Dataset items:
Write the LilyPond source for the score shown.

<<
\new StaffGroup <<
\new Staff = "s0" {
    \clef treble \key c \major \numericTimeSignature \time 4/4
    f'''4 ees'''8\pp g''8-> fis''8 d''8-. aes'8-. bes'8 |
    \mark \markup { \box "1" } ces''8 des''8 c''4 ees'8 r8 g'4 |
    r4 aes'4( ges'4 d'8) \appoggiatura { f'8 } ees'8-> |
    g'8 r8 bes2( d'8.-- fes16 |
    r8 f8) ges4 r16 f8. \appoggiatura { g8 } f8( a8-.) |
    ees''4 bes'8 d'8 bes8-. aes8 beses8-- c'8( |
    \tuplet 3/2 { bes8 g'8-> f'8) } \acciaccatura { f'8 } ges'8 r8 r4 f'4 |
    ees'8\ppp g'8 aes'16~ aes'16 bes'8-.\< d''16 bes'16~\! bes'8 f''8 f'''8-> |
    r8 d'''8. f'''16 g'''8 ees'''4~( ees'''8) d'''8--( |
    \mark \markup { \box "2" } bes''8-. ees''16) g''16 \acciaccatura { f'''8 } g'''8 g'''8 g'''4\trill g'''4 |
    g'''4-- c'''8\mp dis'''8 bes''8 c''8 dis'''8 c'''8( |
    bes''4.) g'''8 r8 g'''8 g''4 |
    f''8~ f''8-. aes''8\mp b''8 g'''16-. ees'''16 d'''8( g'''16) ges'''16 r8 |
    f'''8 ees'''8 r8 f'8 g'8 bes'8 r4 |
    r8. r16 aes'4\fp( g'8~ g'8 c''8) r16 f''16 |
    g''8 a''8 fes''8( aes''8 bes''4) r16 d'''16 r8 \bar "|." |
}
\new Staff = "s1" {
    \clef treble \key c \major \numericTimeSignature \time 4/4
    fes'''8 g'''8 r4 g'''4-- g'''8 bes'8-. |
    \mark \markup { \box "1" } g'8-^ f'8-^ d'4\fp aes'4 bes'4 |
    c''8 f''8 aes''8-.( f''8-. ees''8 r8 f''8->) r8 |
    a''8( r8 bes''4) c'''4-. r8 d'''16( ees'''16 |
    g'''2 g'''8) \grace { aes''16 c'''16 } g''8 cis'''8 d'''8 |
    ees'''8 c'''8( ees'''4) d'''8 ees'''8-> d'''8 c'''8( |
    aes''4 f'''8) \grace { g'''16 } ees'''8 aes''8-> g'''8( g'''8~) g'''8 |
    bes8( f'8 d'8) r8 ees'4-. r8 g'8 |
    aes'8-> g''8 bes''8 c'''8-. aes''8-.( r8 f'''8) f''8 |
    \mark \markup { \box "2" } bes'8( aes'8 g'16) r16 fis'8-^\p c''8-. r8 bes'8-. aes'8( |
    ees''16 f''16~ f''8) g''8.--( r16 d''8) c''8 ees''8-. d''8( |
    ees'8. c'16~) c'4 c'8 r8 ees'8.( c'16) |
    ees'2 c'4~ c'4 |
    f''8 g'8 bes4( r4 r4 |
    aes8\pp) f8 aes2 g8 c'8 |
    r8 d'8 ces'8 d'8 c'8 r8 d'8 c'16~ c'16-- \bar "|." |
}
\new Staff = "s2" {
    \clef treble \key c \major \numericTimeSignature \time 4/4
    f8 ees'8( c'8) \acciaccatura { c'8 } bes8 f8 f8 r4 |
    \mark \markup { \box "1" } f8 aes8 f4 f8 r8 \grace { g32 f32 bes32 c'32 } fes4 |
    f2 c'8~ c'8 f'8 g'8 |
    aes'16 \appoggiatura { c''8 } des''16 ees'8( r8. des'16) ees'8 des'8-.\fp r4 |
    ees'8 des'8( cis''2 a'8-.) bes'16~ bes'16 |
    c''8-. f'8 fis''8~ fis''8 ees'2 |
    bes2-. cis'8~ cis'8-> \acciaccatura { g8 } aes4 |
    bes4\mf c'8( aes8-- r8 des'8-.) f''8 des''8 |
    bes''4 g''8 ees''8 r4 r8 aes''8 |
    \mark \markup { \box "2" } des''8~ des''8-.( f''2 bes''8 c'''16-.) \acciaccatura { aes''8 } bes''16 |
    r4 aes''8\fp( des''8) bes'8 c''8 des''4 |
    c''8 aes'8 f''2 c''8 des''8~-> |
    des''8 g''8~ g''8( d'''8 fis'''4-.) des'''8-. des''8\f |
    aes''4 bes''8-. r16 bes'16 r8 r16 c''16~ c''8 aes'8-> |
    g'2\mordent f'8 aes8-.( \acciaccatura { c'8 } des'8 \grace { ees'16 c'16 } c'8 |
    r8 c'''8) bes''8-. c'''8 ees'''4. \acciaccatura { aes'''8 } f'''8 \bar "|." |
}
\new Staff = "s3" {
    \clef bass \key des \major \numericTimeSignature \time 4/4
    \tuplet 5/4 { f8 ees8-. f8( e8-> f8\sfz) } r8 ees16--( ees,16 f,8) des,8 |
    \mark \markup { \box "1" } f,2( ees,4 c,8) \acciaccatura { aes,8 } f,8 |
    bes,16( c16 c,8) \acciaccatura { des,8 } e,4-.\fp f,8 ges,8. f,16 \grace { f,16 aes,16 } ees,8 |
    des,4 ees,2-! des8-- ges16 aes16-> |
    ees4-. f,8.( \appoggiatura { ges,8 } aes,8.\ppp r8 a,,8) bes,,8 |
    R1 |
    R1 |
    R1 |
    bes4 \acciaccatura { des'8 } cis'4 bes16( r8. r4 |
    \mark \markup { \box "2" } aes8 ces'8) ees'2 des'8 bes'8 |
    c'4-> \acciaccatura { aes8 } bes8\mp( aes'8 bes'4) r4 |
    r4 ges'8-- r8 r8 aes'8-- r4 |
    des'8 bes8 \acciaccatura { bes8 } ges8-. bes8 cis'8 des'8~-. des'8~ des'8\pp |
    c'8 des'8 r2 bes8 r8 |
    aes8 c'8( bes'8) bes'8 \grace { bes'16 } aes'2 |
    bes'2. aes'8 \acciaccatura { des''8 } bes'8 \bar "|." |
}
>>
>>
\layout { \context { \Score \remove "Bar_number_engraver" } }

### Given exercise
Please copy out each line of the records that contains the string "appoggiatura". Match its case.

### Solved problem
    r4 aes'4( ges'4 d'8) \appoggiatura { f'8 } ees'8-> |
    r8 f8) ges4 r16 f8. \appoggiatura { g8 } f8( a8-.) |
    aes'16 \appoggiatura { c''8 } des''16 ees'8( r8. des'16) ees'8 des'8-.\fp r4 |
    ees4-. f,8.( \appoggiatura { ges,8 } aes,8.\ppp r8 a,,8) bes,,8 |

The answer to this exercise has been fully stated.